Pull out every line in the rows below that contains the string "shortInstrumentName".
— BEGIN Extracted data —
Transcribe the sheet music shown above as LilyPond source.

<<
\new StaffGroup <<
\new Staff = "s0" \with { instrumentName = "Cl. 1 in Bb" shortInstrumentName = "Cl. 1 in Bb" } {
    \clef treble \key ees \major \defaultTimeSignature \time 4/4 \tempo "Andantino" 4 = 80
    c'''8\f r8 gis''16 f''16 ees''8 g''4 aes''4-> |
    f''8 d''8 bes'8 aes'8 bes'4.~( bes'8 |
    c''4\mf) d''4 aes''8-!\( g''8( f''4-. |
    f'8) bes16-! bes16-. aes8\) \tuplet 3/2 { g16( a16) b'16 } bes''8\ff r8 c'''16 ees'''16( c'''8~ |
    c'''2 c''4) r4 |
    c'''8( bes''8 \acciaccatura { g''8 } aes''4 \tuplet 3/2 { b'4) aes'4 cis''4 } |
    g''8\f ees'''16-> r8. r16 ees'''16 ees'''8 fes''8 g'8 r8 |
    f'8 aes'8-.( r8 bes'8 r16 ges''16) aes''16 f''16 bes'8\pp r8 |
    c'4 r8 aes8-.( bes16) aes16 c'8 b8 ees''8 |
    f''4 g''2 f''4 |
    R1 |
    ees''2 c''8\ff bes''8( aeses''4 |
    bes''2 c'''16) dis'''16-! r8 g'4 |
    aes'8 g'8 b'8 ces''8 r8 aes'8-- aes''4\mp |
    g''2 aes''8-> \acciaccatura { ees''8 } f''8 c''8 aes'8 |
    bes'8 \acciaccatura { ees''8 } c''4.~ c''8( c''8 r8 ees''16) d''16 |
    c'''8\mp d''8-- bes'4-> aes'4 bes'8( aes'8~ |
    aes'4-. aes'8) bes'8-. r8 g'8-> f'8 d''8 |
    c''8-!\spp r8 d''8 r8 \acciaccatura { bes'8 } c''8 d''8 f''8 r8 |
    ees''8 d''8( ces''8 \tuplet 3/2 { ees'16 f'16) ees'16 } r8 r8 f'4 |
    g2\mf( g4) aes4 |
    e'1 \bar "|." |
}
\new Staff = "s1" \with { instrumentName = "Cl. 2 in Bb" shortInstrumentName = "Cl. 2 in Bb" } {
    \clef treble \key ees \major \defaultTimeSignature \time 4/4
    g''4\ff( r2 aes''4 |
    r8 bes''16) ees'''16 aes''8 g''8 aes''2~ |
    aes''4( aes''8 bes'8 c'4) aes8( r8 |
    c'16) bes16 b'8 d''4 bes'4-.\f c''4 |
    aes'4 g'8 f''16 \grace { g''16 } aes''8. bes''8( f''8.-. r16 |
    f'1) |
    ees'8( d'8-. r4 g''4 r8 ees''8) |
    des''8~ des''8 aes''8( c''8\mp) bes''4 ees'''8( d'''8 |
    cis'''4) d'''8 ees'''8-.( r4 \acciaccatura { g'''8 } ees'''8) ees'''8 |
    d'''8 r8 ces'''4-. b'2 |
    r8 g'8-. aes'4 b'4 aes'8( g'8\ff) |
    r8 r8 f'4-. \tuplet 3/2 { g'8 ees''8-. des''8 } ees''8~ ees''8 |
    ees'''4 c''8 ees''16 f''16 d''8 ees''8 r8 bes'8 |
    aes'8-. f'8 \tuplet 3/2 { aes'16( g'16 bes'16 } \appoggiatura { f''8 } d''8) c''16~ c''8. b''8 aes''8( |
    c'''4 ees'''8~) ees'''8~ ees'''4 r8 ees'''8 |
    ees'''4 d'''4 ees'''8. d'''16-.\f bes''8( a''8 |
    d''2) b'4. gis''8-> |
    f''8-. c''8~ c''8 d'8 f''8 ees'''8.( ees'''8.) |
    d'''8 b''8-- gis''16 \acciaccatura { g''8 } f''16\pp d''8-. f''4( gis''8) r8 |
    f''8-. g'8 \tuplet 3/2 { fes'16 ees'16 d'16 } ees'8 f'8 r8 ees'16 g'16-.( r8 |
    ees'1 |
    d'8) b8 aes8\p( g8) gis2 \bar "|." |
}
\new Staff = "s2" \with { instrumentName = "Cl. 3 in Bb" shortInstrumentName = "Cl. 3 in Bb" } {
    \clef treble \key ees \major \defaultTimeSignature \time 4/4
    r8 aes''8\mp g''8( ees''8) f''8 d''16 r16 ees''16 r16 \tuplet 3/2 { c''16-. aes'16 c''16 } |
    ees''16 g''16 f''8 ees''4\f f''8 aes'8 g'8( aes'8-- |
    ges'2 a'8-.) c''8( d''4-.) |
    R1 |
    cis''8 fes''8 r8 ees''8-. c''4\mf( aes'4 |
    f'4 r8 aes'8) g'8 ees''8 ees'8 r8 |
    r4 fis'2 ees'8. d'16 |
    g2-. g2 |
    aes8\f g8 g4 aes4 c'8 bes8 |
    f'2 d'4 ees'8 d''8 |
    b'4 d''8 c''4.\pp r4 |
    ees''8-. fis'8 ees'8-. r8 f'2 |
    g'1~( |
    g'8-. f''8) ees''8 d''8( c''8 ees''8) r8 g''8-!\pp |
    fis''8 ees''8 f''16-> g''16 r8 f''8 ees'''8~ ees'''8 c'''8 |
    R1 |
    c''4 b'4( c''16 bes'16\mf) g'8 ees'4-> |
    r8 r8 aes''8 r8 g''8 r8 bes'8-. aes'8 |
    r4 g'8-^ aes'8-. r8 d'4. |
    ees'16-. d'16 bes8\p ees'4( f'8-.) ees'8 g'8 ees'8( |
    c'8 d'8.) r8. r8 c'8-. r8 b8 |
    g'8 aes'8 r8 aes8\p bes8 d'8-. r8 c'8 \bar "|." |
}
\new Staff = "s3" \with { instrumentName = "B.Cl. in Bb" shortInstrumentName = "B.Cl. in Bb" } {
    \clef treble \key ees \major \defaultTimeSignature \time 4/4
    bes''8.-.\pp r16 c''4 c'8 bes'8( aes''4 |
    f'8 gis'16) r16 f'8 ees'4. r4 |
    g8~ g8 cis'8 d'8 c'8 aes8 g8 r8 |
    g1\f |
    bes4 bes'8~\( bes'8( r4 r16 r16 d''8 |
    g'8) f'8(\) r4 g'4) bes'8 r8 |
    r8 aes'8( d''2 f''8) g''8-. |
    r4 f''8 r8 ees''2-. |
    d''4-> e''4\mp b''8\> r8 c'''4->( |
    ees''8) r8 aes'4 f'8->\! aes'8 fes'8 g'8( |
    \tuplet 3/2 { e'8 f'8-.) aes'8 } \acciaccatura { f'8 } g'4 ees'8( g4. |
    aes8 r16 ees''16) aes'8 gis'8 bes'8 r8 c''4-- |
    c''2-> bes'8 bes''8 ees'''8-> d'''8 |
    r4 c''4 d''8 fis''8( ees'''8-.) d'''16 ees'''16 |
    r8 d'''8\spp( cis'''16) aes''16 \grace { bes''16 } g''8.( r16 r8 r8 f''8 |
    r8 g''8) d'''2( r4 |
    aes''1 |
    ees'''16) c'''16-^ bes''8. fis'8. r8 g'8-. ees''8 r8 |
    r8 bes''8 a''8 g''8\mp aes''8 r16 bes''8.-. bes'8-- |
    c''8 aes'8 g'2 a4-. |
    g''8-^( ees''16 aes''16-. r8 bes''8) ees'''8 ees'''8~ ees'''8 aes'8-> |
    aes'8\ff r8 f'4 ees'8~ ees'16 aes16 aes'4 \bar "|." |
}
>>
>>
— END Extracted data —
Answer
\new Staff = "s0" \with { instrumentName = "Cl. 1 in Bb" shortInstrumentName = "Cl. 1 in Bb" } {
\new Staff = "s1" \with { instrumentName = "Cl. 2 in Bb" shortInstrumentName = "Cl. 2 in Bb" } {
\new Staff = "s2" \with { instrumentName = "Cl. 3 in Bb" shortInstrumentName = "Cl. 3 in Bb" } {
\new Staff = "s3" \with { instrumentName = "B.Cl. in Bb" shortInstrumentName = "B.Cl. in Bb" } {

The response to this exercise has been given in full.